→ **Exercise requirements**
A verbatim reproduction of the following listing is required; omit the pictures.

→ **Recorded data**
--- START ---
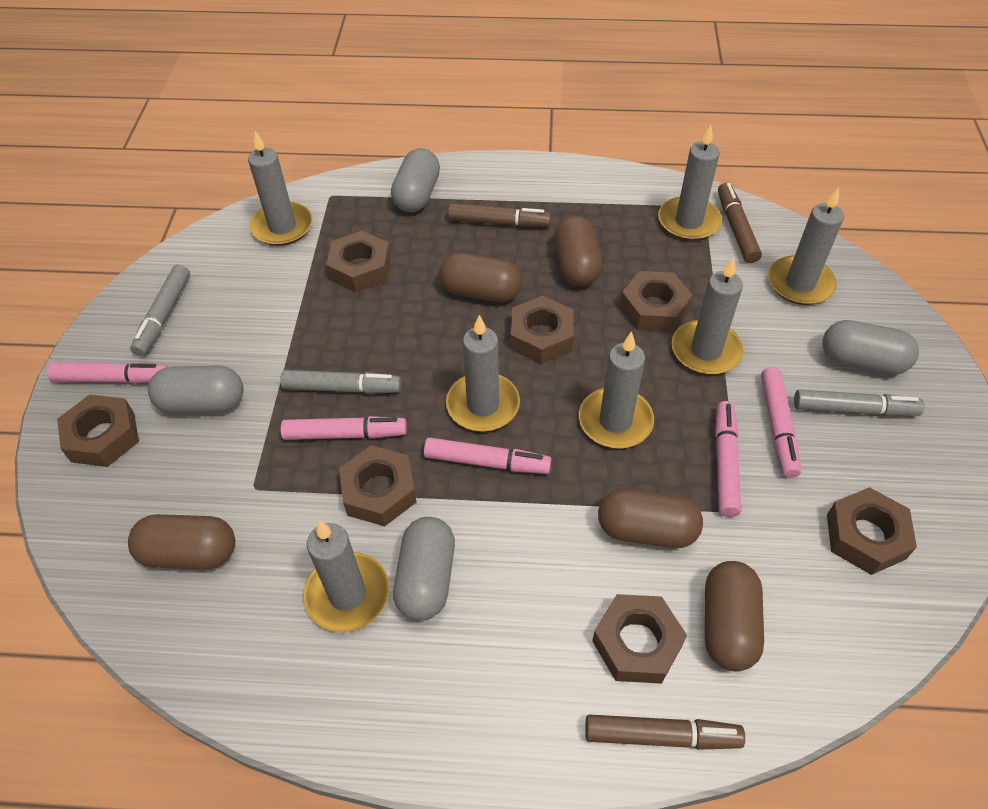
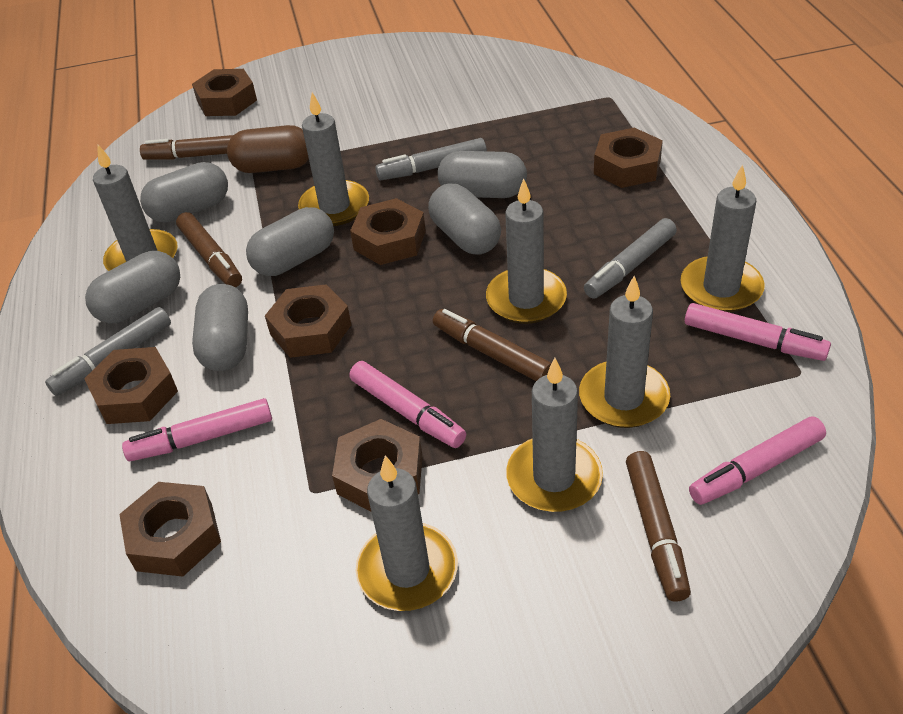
brown capsule: 5 -> 1
brown marker: 3 -> 4
grey capsule: 4 -> 6
pink marker: 5 -> 4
--- END ---
→ **Completed task**
brown capsule: 5 -> 1
brown marker: 3 -> 4
grey capsule: 4 -> 6
pink marker: 5 -> 4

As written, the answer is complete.